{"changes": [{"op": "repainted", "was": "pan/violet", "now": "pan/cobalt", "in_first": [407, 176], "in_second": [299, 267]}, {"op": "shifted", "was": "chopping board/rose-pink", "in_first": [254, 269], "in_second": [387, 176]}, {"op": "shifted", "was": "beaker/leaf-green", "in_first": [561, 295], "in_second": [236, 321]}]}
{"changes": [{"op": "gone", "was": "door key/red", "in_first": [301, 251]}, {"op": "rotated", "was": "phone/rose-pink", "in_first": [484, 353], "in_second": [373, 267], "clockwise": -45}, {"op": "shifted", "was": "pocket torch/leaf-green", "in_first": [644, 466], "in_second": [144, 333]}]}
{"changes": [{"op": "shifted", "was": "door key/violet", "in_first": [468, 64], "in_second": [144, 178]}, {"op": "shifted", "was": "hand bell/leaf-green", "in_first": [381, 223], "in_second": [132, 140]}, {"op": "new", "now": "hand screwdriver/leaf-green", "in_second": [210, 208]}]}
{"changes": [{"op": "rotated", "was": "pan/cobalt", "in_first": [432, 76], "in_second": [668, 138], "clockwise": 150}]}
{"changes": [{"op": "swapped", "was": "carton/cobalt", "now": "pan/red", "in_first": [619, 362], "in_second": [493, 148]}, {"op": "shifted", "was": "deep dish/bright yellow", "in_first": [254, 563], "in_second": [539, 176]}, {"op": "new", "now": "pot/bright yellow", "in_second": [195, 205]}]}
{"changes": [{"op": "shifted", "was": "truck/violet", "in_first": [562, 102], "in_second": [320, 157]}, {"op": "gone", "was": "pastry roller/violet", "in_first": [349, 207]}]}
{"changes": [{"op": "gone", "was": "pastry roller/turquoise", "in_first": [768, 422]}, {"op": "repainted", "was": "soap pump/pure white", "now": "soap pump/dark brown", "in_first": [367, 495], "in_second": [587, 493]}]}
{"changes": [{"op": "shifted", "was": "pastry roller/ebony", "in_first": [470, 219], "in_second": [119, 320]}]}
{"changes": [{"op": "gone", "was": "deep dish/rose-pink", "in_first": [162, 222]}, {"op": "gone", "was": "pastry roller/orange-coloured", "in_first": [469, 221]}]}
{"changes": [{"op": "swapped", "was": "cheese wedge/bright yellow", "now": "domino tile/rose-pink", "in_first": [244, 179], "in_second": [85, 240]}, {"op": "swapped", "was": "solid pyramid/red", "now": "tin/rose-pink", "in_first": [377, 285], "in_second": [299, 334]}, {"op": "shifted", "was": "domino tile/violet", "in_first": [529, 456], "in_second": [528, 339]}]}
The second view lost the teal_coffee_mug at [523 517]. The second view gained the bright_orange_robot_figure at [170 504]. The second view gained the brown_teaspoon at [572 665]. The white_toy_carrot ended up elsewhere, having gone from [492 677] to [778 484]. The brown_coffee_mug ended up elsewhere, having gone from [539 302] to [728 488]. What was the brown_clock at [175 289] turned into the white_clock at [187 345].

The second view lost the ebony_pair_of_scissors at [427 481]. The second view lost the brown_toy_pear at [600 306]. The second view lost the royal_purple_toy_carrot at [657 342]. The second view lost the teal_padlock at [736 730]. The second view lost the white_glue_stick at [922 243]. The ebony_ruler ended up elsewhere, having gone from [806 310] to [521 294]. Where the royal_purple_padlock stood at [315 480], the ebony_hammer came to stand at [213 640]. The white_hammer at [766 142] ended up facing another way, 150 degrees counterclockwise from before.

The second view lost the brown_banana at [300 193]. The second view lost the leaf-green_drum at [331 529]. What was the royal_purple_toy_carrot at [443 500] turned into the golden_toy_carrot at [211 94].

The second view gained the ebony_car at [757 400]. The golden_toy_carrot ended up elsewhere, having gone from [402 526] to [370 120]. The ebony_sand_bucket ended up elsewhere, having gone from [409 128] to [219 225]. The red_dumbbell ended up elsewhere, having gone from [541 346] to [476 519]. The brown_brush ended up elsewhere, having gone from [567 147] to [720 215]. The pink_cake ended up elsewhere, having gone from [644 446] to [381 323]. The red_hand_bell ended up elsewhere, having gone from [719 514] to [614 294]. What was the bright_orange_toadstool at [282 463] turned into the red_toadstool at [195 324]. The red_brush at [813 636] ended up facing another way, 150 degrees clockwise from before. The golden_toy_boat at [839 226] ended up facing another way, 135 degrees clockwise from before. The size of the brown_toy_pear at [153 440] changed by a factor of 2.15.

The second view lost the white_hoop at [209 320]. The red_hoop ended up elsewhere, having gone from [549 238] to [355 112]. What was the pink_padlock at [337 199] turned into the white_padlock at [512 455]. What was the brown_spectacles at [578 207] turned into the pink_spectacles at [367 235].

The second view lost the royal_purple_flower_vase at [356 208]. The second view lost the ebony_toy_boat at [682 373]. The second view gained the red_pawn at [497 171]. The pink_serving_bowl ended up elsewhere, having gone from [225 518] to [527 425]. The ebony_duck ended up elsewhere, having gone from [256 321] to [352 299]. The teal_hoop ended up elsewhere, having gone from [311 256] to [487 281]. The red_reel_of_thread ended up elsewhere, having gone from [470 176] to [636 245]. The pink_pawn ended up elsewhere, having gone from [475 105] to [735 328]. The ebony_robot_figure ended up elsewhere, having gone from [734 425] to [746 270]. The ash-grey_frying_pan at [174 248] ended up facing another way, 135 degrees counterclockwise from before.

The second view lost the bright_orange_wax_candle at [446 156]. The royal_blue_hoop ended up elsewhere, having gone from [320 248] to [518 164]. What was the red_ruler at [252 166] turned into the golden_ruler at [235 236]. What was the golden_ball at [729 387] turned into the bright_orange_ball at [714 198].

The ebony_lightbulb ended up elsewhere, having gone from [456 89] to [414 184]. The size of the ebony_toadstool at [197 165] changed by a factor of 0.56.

**EXERCISE DESCRIPTION**: Repeat the listing exactly, leaving nothing out.

**ANSWER SPACE**:
{"changes": [{"op": "repainted", "was": "pan/violet", "now": "pan/cobalt", "in_first": [407, 176], "in_second": [299, 267]}, {"op": "shifted", "was": "chopping board/rose-pink", "in_first": [254, 269], "in_second": [387, 176]}, {"op": "shifted", "was": "beaker/leaf-green", "in_first": [561, 295], "in_second": [236, 321]}]}
{"changes": [{"op": "gone", "was": "door key/red", "in_first": [301, 251]}, {"op": "rotated", "was": "phone/rose-pink", "in_first": [484, 353], "in_second": [373, 267], "clockwise": -45}, {"op": "shifted", "was": "pocket torch/leaf-green", "in_first": [644, 466], "in_second": [144, 333]}]}
{"changes": [{"op": "shifted", "was": "door key/violet", "in_first": [468, 64], "in_second": [144, 178]}, {"op": "shifted", "was": "hand bell/leaf-green", "in_first": [381, 223], "in_second": [132, 140]}, {"op": "new", "now": "hand screwdriver/leaf-green", "in_second": [210, 208]}]}
{"changes": [{"op": "rotated", "was": "pan/cobalt", "in_first": [432, 76], "in_second": [668, 138], "clockwise": 150}]}
{"changes": [{"op": "swapped", "was": "carton/cobalt", "now": "pan/red", "in_first": [619, 362], "in_second": [493, 148]}, {"op": "shifted", "was": "deep dish/bright yellow", "in_first": [254, 563], "in_second": [539, 176]}, {"op": "new", "now": "pot/bright yellow", "in_second": [195, 205]}]}
{"changes": [{"op": "shifted", "was": "truck/violet", "in_first": [562, 102], "in_second": [320, 157]}, {"op": "gone", "was": "pastry roller/violet", "in_first": [349, 207]}]}
{"changes": [{"op": "gone", "was": "pastry roller/turquoise", "in_first": [768, 422]}, {"op": "repainted", "was": "soap pump/pure white", "now": "soap pump/dark brown", "in_first": [367, 495], "in_second": [587, 493]}]}
{"changes": [{"op": "shifted", "was": "pastry roller/ebony", "in_first": [470, 219], "in_second": [119, 320]}]}
{"changes": [{"op": "gone", "was": "deep dish/rose-pink", "in_first": [162, 222]}, {"op": "gone", "was": "pastry roller/orange-coloured", "in_first": [469, 221]}]}
{"changes": [{"op": "swapped", "was": "cheese wedge/bright yellow", "now": "domino tile/rose-pink", "in_first": [244, 179], "in_second": [85, 240]}, {"op": "swapped", "was": "solid pyramid/red", "now": "tin/rose-pink", "in_first": [377, 285], "in_second": [299, 334]}, {"op": "shifted", "was": "domino tile/violet", "in_first": [529, 456], "in_second": [528, 339]}]}
The second view lost the teal_coffee_mug at [523 517]. The second view gained the bright_orange_robot_figure at [170 504]. The second view gained the brown_teaspoon at [572 665]. The white_toy_carrot ended up elsewhere, having gone from [492 677] to [778 484]. The brown_coffee_mug ended up elsewhere, having gone from [539 302] to [728 488]. What was the brown_clock at [175 289] turned into the white_clock at [187 345].

The second view lost the ebony_pair_of_scissors at [427 481]. The second view lost the brown_toy_pear at [600 306]. The second view lost the royal_purple_toy_carrot at [657 342]. The second view lost the teal_padlock at [736 730]. The second view lost the white_glue_stick at [922 243]. The ebony_ruler ended up elsewhere, having gone from [806 310] to [521 294]. Where the royal_purple_padlock stood at [315 480], the ebony_hammer came to stand at [213 640]. The white_hammer at [766 142] ended up facing another way, 150 degrees counterclockwise from before.

The second view lost the brown_banana at [300 193]. The second view lost the leaf-green_drum at [331 529]. What was the royal_purple_toy_carrot at [443 500] turned into the golden_toy_carrot at [211 94].

The second view gained the ebony_car at [757 400]. The golden_toy_carrot ended up elsewhere, having gone from [402 526] to [370 120]. The ebony_sand_bucket ended up elsewhere, having gone from [409 128] to [219 225]. The red_dumbbell ended up elsewhere, having gone from [541 346] to [476 519]. The brown_brush ended up elsewhere, having gone from [567 147] to [720 215]. The pink_cake ended up elsewhere, having gone from [644 446] to [381 323]. The red_hand_bell ended up elsewhere, having gone from [719 514] to [614 294]. What was the bright_orange_toadstool at [282 463] turned into the red_toadstool at [195 324]. The red_brush at [813 636] ended up facing another way, 150 degrees clockwise from before. The golden_toy_boat at [839 226] ended up facing another way, 135 degrees clockwise from before. The size of the brown_toy_pear at [153 440] changed by a factor of 2.15.

The second view lost the white_hoop at [209 320]. The red_hoop ended up elsewhere, having gone from [549 238] to [355 112]. What was the pink_padlock at [337 199] turned into the white_padlock at [512 455]. What was the brown_spectacles at [578 207] turned into the pink_spectacles at [367 235].

The second view lost the royal_purple_flower_vase at [356 208]. The second view lost the ebony_toy_boat at [682 373]. The second view gained the red_pawn at [497 171]. The pink_serving_bowl ended up elsewhere, having gone from [225 518] to [527 425]. The ebony_duck ended up elsewhere, having gone from [256 321] to [352 299]. The teal_hoop ended up elsewhere, having gone from [311 256] to [487 281]. The red_reel_of_thread ended up elsewhere, having gone from [470 176] to [636 245]. The pink_pawn ended up elsewhere, having gone from [475 105] to [735 328]. The ebony_robot_figure ended up elsewhere, having gone from [734 425] to [746 270]. The ash-grey_frying_pan at [174 248] ended up facing another way, 135 degrees counterclockwise from before.

The second view lost the bright_orange_wax_candle at [446 156]. The royal_blue_hoop ended up elsewhere, having gone from [320 248] to [518 164]. What was the red_ruler at [252 166] turned into the golden_ruler at [235 236]. What was the golden_ball at [729 387] turned into the bright_orange_ball at [714 198].

The ebony_lightbulb ended up elsewhere, having gone from [456 89] to [414 184]. The size of the ebony_toadstool at [197 165] changed by a factor of 0.56.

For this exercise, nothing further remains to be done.